Integer vertex sequences:

+ + + + + + +

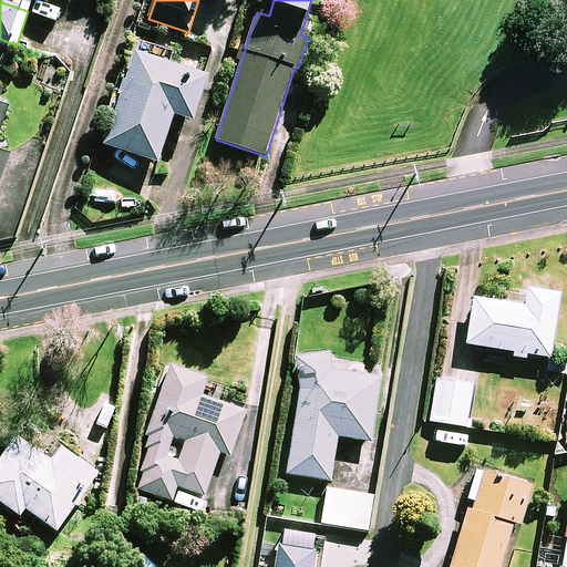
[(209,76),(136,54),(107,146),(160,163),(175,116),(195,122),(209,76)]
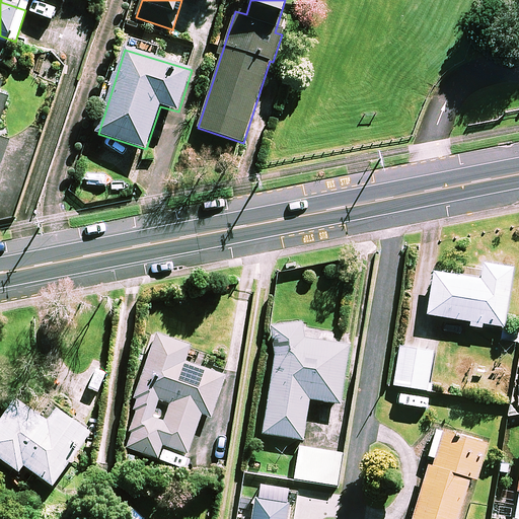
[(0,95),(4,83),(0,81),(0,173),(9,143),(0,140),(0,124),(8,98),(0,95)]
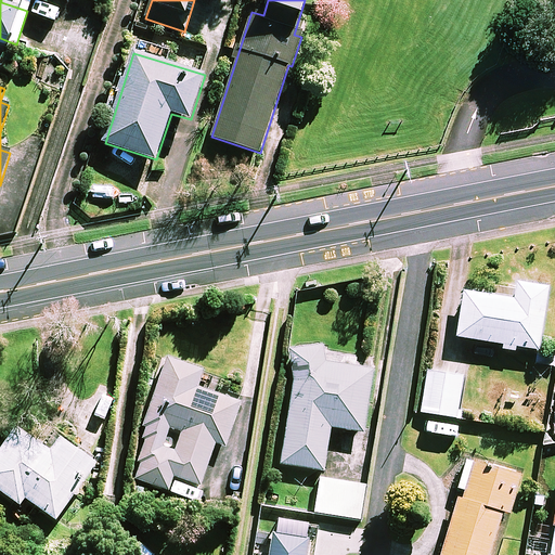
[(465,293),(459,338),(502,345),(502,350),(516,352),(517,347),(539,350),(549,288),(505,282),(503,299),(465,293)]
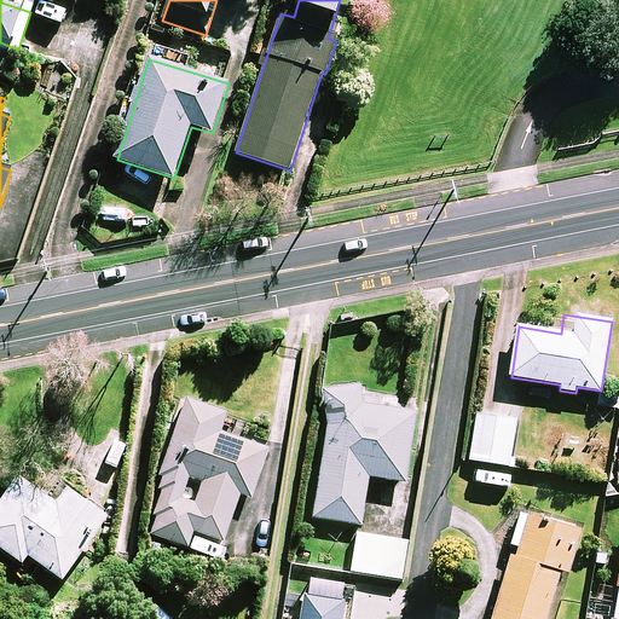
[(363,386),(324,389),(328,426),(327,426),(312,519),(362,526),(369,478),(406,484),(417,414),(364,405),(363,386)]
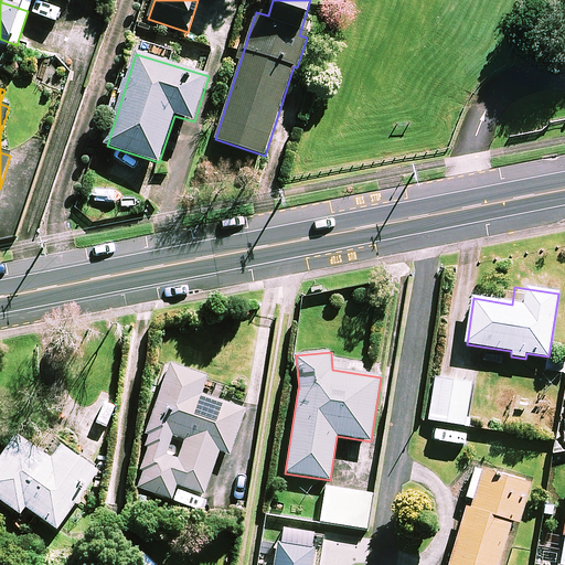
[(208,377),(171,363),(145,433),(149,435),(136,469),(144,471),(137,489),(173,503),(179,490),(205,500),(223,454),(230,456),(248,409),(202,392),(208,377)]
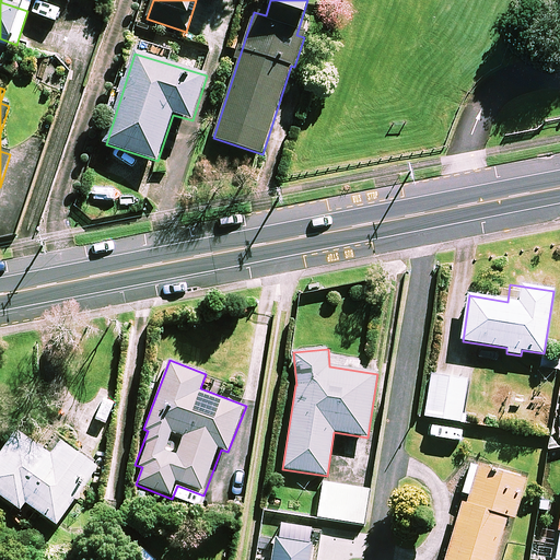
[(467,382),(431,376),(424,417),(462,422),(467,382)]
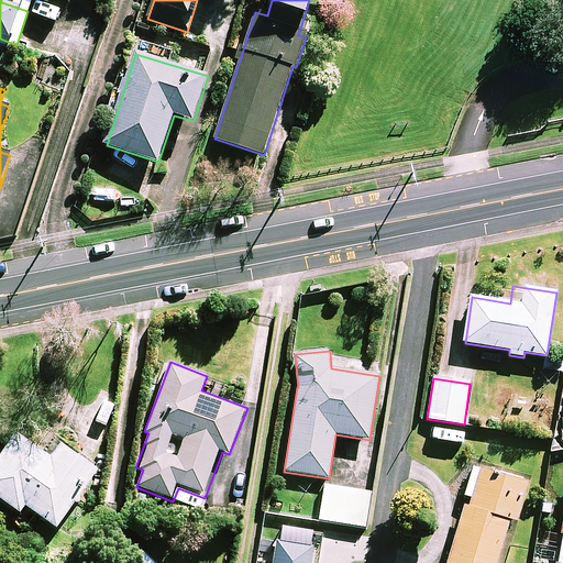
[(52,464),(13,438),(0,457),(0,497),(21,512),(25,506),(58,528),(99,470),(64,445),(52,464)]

+ + + + + + +

# Problem to solve:
Except for the pictures, set down all of the records exactly.

# Reply:
[(209,76),(136,54),(107,146),(160,163),(175,116),(195,122),(209,76)]
[(0,95),(4,83),(0,81),(0,173),(9,143),(0,140),(0,124),(8,98),(0,95)]
[(465,293),(459,338),(502,345),(502,350),(516,352),(517,347),(539,350),(549,288),(505,282),(503,299),(465,293)]
[(363,386),(324,389),(328,426),(327,426),(312,519),(362,526),(369,478),(406,484),(417,414),(364,405),(363,386)]
[(208,377),(171,363),(145,433),(149,435),(136,469),(144,471),(137,489),(173,503),(179,490),(205,500),(223,454),(230,456),(248,409),(202,392),(208,377)]
[(467,382),(431,376),(424,417),(462,422),(467,382)]
[(52,464),(13,438),(0,457),(0,497),(21,512),(25,506),(58,528),(99,470),(64,445),(52,464)]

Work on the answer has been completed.